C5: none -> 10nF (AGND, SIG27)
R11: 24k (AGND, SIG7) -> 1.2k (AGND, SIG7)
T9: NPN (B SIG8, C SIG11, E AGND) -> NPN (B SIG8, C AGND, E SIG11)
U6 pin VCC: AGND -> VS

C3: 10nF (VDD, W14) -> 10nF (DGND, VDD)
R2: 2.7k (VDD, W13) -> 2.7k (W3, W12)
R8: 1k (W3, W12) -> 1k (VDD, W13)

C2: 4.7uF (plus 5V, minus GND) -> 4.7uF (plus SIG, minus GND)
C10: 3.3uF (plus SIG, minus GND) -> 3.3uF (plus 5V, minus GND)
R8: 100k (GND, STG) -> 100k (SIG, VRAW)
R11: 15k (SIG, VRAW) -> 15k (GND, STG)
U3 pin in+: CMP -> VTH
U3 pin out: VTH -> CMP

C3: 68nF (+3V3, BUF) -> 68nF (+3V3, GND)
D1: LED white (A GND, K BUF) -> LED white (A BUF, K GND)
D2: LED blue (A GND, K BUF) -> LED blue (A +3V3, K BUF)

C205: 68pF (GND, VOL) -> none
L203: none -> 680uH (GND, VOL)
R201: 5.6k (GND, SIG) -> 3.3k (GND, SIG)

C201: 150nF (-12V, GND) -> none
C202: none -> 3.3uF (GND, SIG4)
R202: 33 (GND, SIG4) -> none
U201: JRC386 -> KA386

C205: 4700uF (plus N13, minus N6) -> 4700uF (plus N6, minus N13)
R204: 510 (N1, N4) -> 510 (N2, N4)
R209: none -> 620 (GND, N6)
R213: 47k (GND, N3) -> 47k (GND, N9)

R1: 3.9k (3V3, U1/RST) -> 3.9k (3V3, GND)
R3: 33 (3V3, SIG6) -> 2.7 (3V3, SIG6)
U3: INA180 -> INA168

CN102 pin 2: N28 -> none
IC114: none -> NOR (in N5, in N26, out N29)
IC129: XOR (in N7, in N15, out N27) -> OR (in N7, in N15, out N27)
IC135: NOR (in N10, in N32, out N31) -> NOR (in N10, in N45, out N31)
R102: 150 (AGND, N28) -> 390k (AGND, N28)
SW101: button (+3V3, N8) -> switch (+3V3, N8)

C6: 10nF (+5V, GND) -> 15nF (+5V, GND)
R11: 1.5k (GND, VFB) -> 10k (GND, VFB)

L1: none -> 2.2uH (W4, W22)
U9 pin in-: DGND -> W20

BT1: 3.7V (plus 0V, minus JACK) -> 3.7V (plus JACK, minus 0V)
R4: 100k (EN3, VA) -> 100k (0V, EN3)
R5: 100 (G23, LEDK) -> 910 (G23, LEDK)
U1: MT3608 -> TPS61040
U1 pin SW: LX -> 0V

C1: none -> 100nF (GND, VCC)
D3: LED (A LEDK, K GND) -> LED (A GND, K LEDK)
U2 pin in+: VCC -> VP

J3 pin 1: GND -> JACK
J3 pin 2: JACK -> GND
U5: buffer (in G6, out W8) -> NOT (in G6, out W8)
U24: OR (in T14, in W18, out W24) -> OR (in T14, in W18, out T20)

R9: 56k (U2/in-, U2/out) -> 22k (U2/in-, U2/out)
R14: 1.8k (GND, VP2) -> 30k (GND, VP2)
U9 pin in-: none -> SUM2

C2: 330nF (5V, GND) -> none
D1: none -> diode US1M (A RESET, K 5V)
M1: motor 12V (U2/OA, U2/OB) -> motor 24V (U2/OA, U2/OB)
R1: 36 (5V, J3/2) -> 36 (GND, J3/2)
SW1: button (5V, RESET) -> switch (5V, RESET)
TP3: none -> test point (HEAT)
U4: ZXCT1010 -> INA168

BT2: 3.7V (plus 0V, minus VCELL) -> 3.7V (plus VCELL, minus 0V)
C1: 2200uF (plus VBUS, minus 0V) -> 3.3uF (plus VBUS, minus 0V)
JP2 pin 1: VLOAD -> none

━━━━━━

Action item >>
Working from the material above, retype exactly the lines from the one with "L203: none -> 680uH (GND, VOL)" through the one with "SW1: button (5V, RESET) -> switch (5V, RESET)", both included, and only those lines.

Task output >>
L203: none -> 680uH (GND, VOL)
R201: 5.6k (GND, SIG) -> 3.3k (GND, SIG)

C201: 150nF (-12V, GND) -> none
C202: none -> 3.3uF (GND, SIG4)
R202: 33 (GND, SIG4) -> none
U201: JRC386 -> KA386

C205: 4700uF (plus N13, minus N6) -> 4700uF (plus N6, minus N13)
R204: 510 (N1, N4) -> 510 (N2, N4)
R209: none -> 620 (GND, N6)
R213: 47k (GND, N3) -> 47k (GND, N9)

R1: 3.9k (3V3, U1/RST) -> 3.9k (3V3, GND)
R3: 33 (3V3, SIG6) -> 2.7 (3V3, SIG6)
U3: INA180 -> INA168

CN102 pin 2: N28 -> none
IC114: none -> NOR (in N5, in N26, out N29)
IC129: XOR (in N7, in N15, out N27) -> OR (in N7, in N15, out N27)
IC135: NOR (in N10, in N32, out N31) -> NOR (in N10, in N45, out N31)
R102: 150 (AGND, N28) -> 390k (AGND, N28)
SW101: button (+3V3, N8) -> switch (+3V3, N8)

C6: 10nF (+5V, GND) -> 15nF (+5V, GND)
R11: 1.5k (GND, VFB) -> 10k (GND, VFB)

L1: none -> 2.2uH (W4, W22)
U9 pin in-: DGND -> W20

BT1: 3.7V (plus 0V, minus JACK) -> 3.7V (plus JACK, minus 0V)
R4: 100k (EN3, VA) -> 100k (0V, EN3)
R5: 100 (G23, LEDK) -> 910 (G23, LEDK)
U1: MT3608 -> TPS61040
U1 pin SW: LX -> 0V

C1: none -> 100nF (GND, VCC)
D3: LED (A LEDK, K GND) -> LED (A GND, K LEDK)
U2 pin in+: VCC -> VP

J3 pin 1: GND -> JACK
J3 pin 2: JACK -> GND
U5: buffer (in G6, out W8) -> NOT (in G6, out W8)
U24: OR (in T14, in W18, out W24) -> OR (in T14, in W18, out T20)

R9: 56k (U2/in-, U2/out) -> 22k (U2/in-, U2/out)
R14: 1.8k (GND, VP2) -> 30k (GND, VP2)
U9 pin in-: none -> SUM2

C2: 330nF (5V, GND) -> none
D1: none -> diode US1M (A RESET, K 5V)
M1: motor 12V (U2/OA, U2/OB) -> motor 24V (U2/OA, U2/OB)
R1: 36 (5V, J3/2) -> 36 (GND, J3/2)
SW1: button (5V, RESET) -> switch (5V, RESET)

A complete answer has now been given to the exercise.